┌──

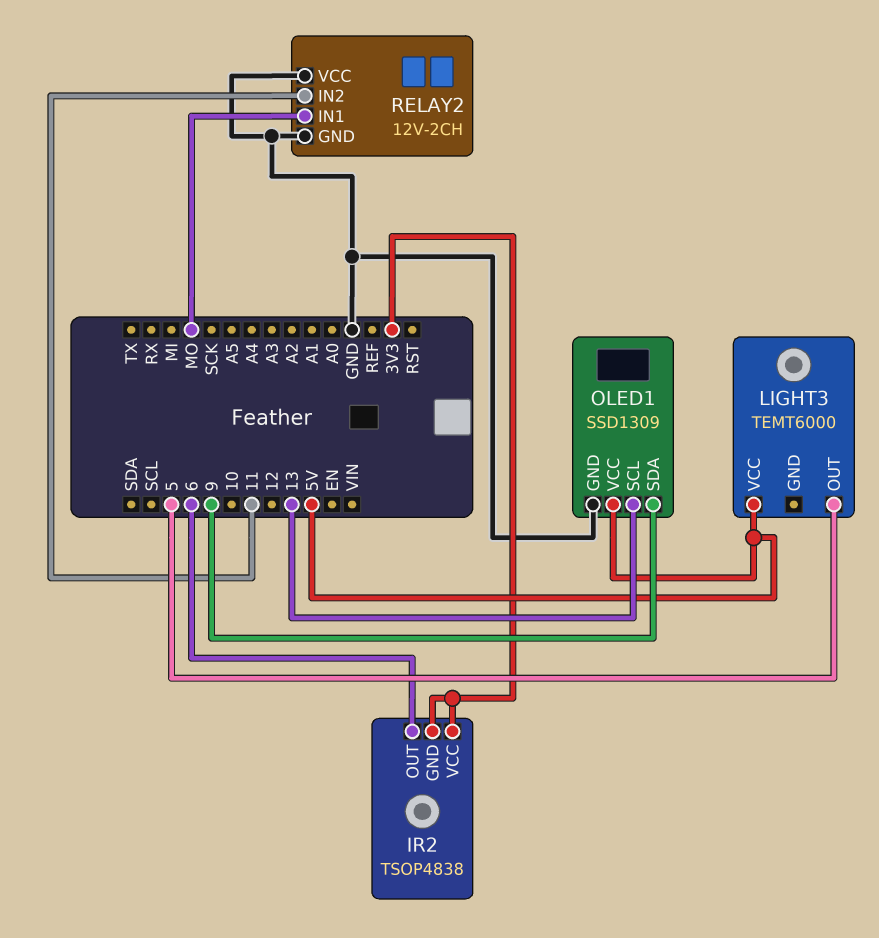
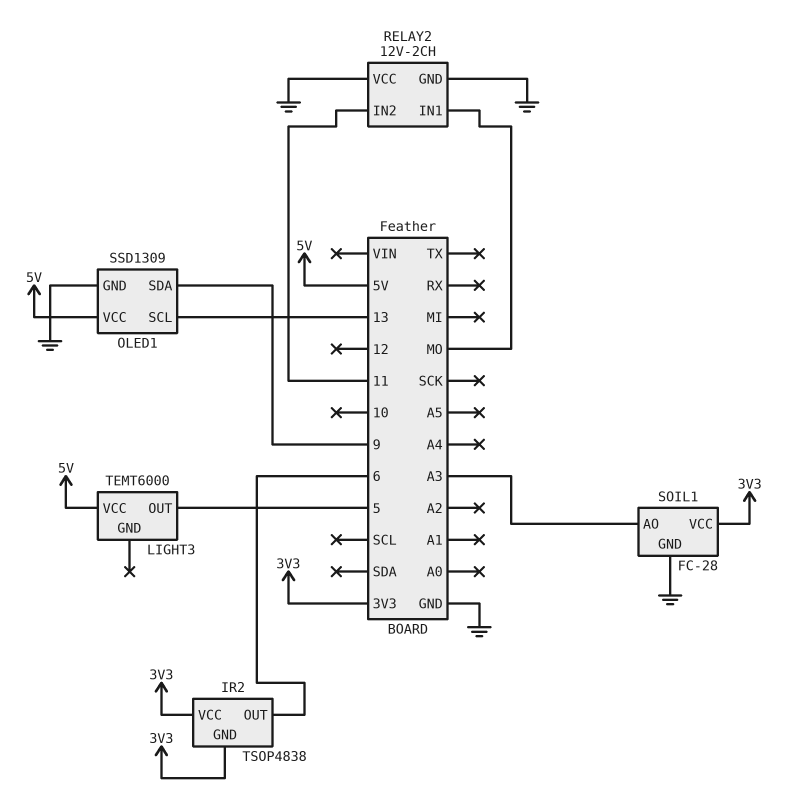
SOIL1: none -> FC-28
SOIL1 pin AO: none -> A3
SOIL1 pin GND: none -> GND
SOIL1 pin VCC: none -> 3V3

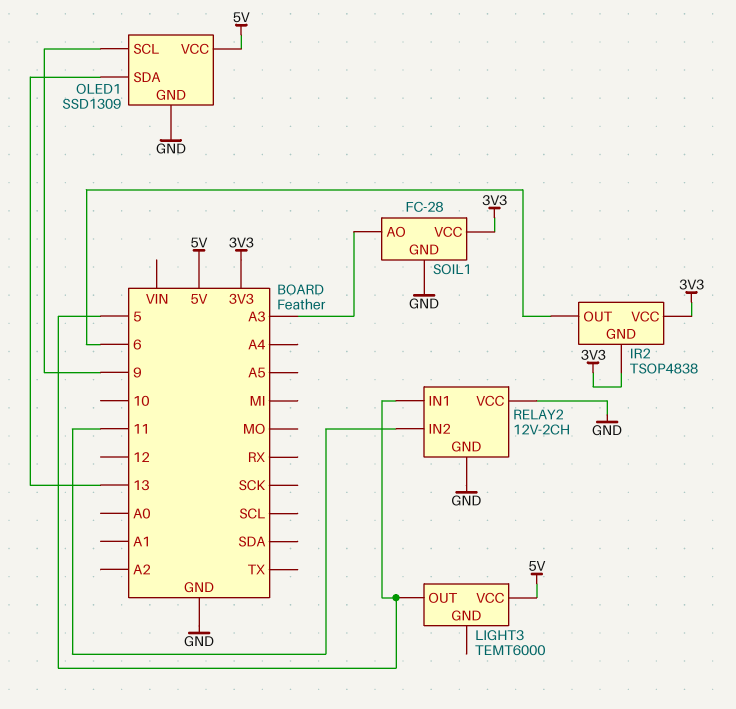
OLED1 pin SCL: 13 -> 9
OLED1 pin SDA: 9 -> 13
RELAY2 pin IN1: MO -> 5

└──
┌──

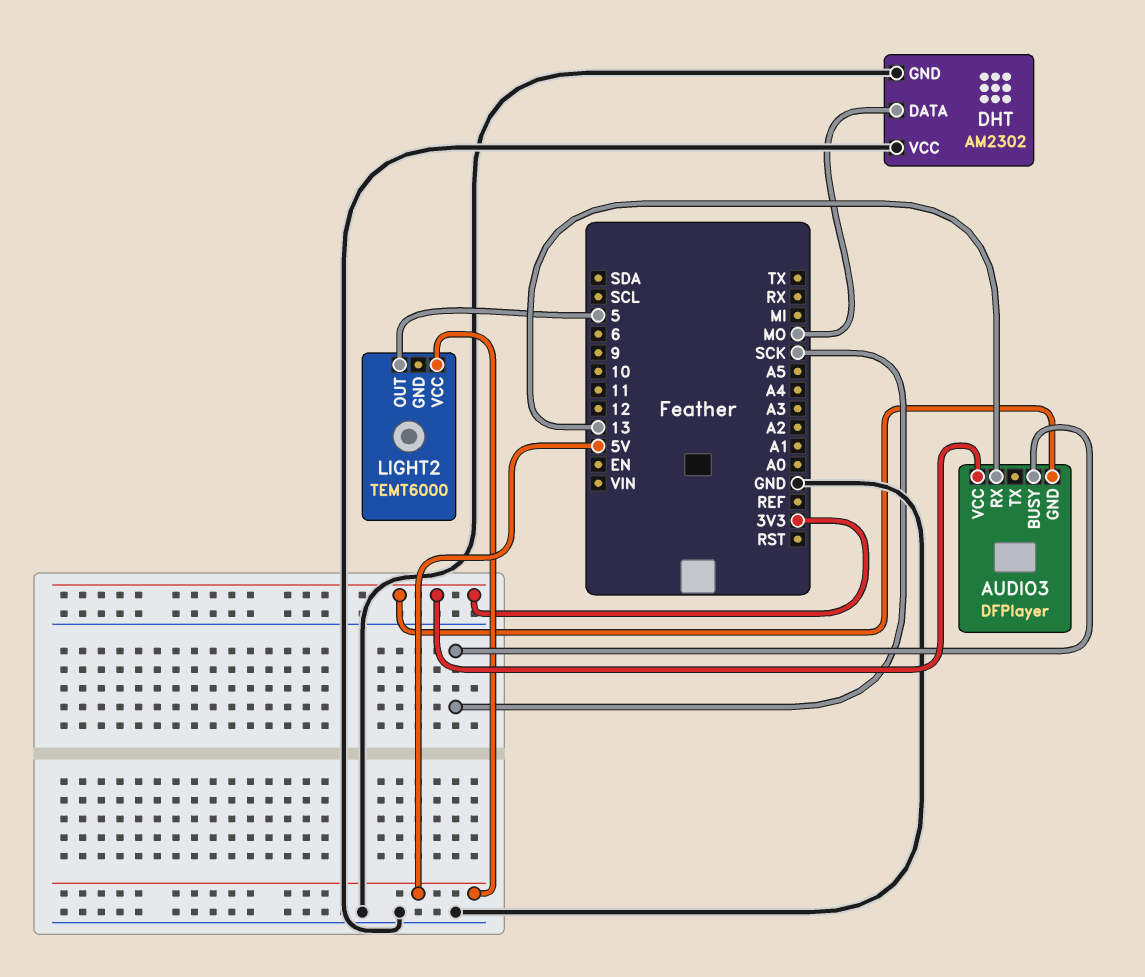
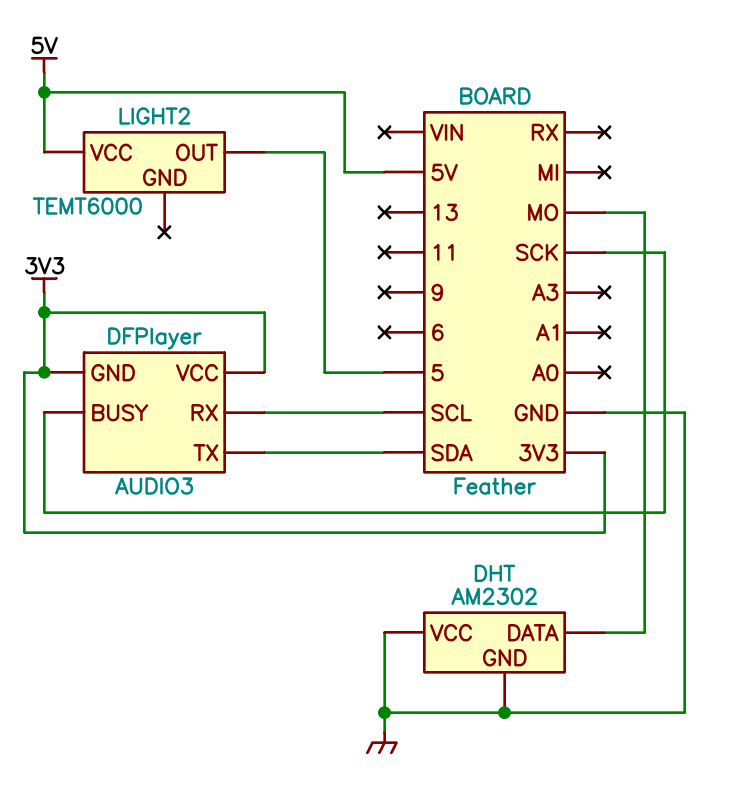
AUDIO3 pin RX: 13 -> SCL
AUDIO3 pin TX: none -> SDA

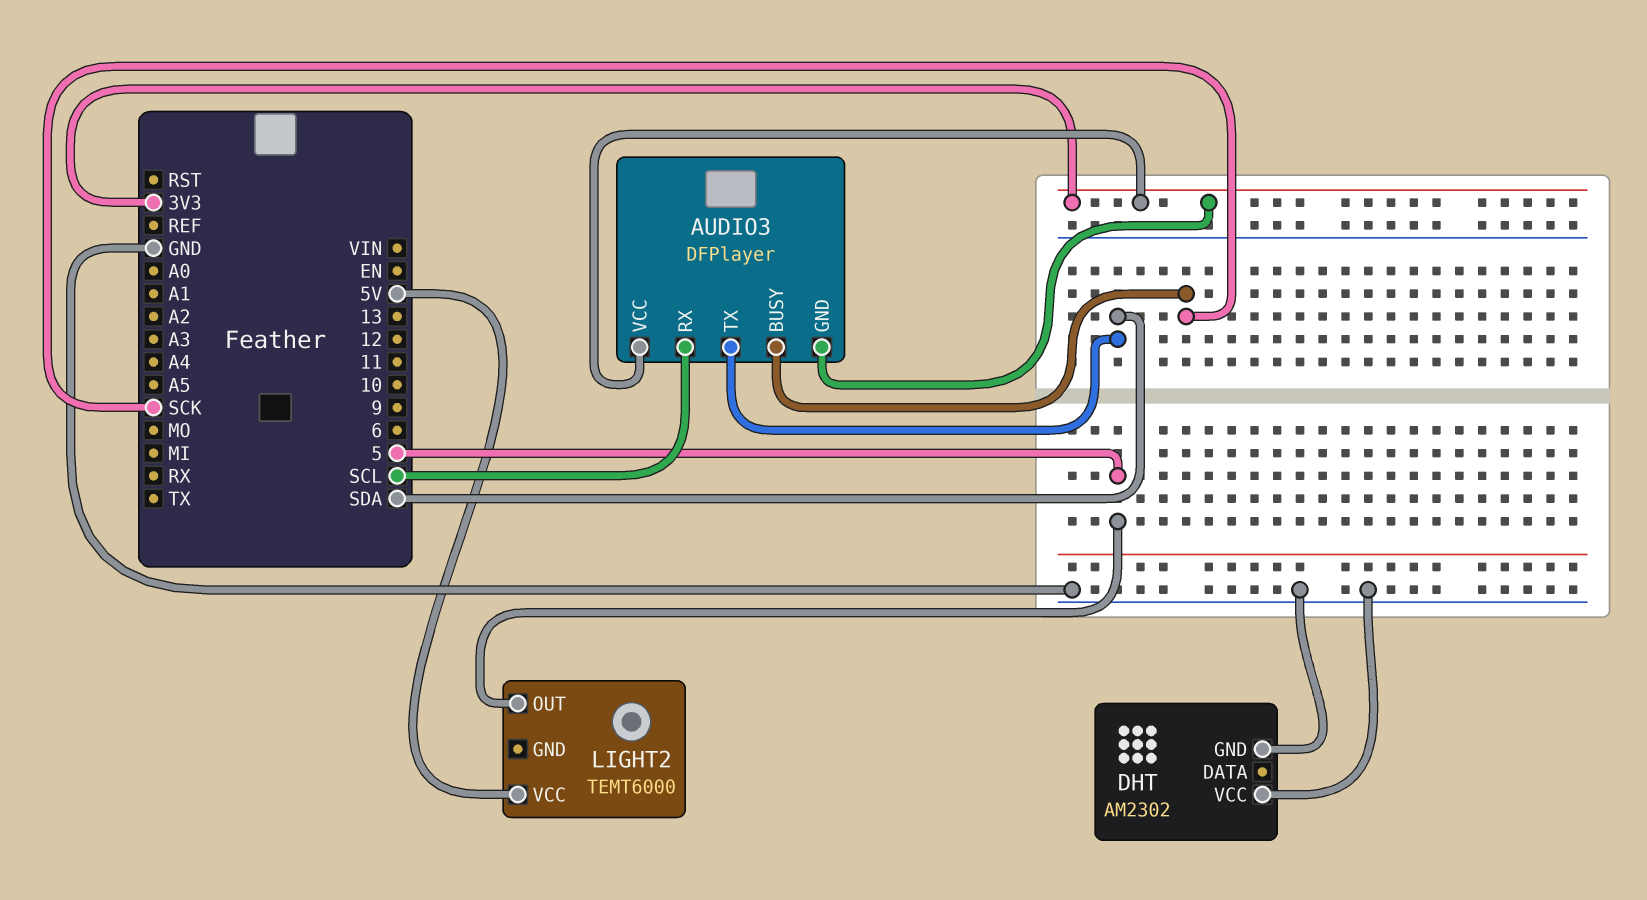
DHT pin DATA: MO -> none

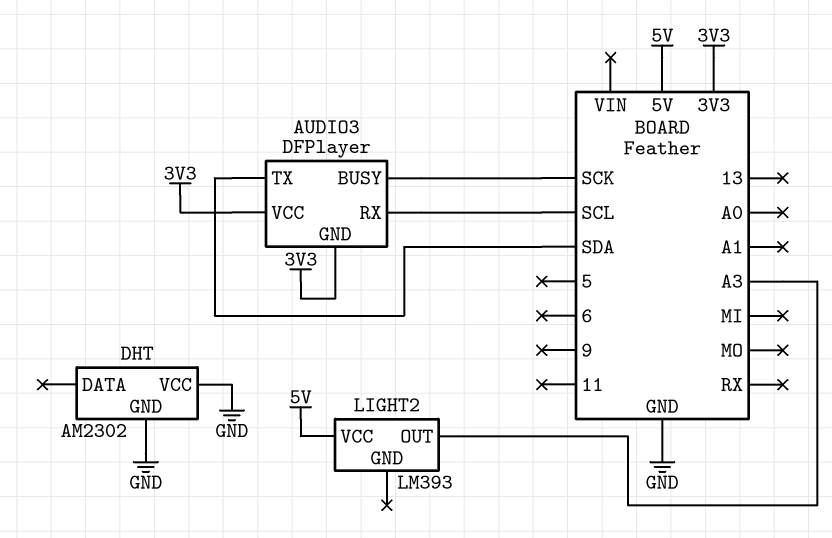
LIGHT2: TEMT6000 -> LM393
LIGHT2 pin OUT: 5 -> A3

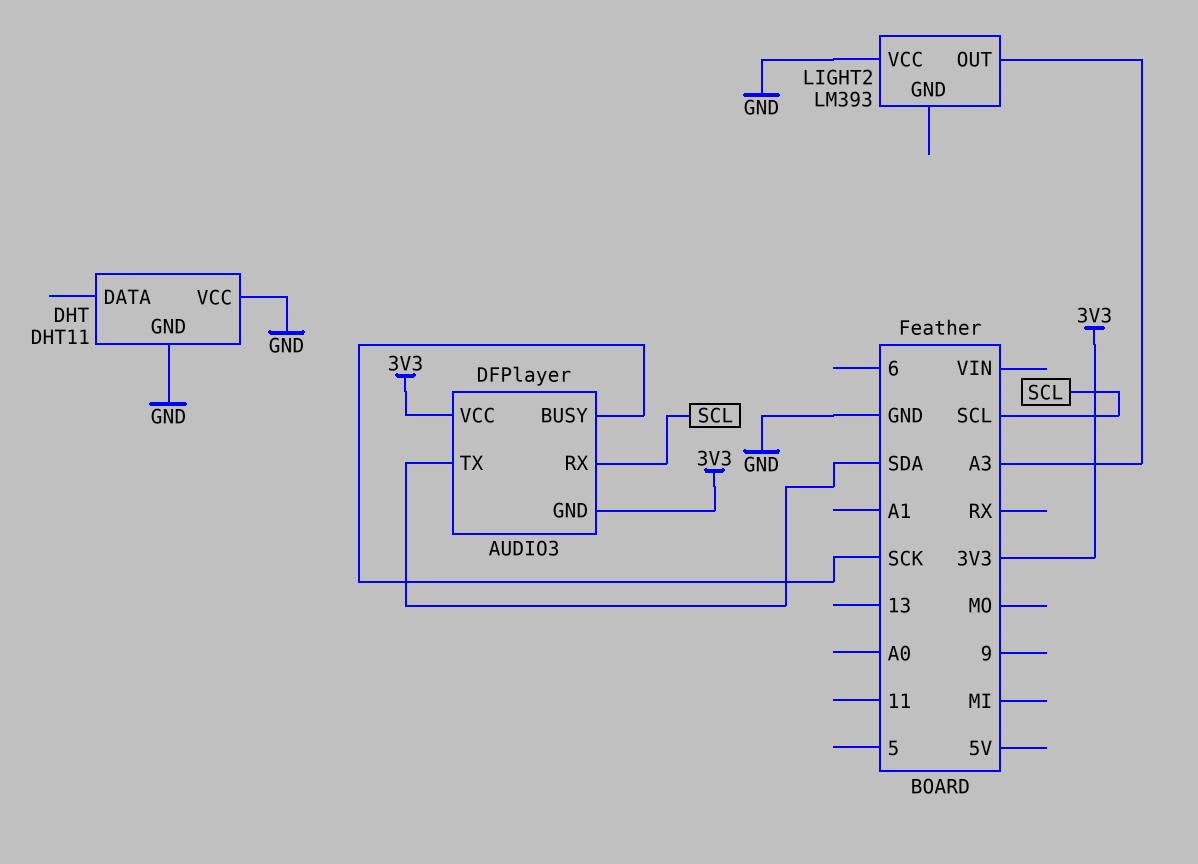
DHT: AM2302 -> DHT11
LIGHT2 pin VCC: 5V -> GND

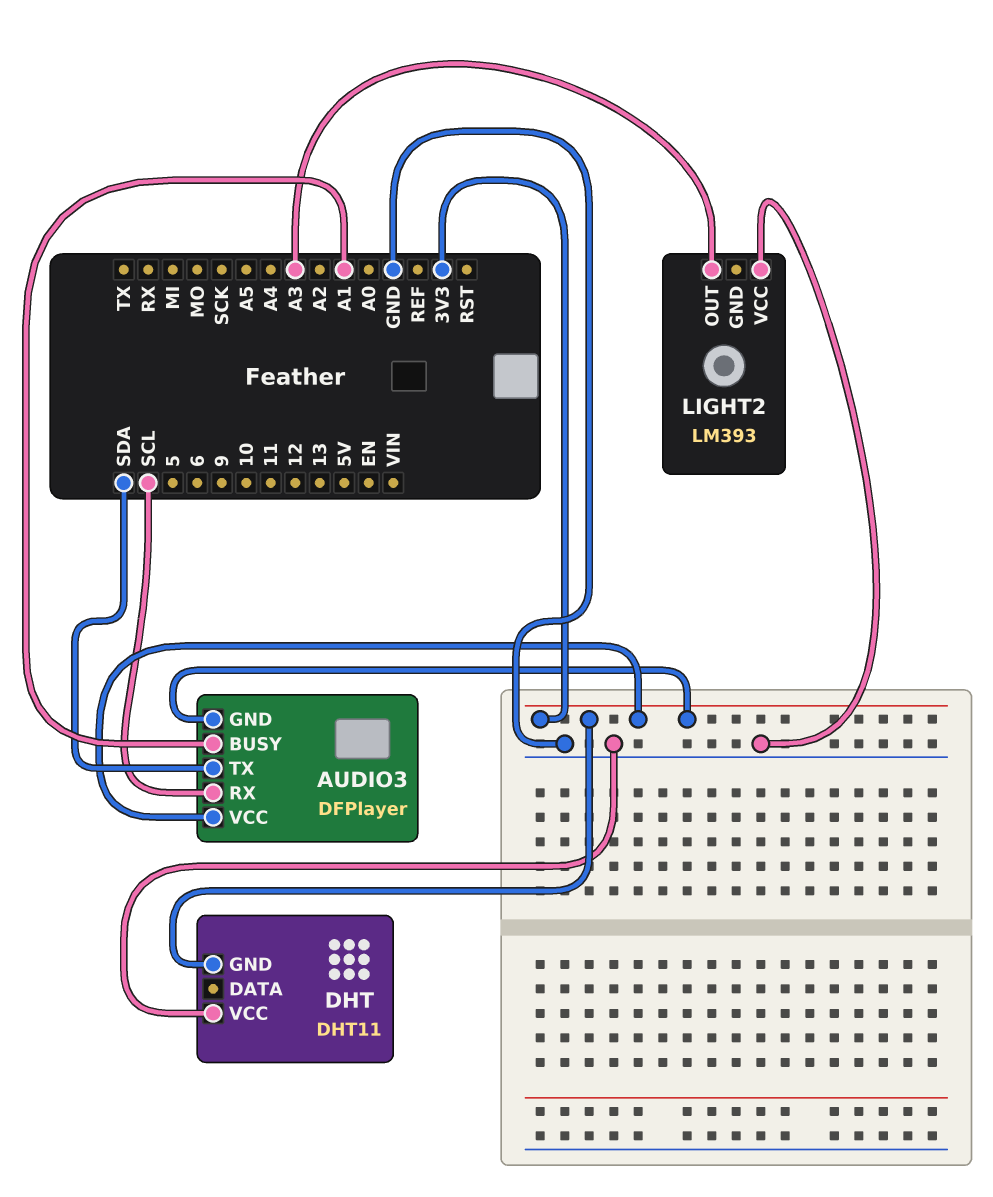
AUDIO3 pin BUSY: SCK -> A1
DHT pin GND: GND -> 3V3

└──

Activity - Would you write out exactly the lines above, starting at the line containing "AUDIO3 pin RX: 13 -> SCL" and stopping after the line containing "DHT pin GND: GND -> 3V3"? Omit the pictures.

Answer area -
AUDIO3 pin RX: 13 -> SCL
AUDIO3 pin TX: none -> SDA

DHT pin DATA: MO -> none

LIGHT2: TEMT6000 -> LM393
LIGHT2 pin OUT: 5 -> A3

DHT: AM2302 -> DHT11
LIGHT2 pin VCC: 5V -> GND

AUDIO3 pin BUSY: SCK -> A1
DHT pin GND: GND -> 3V3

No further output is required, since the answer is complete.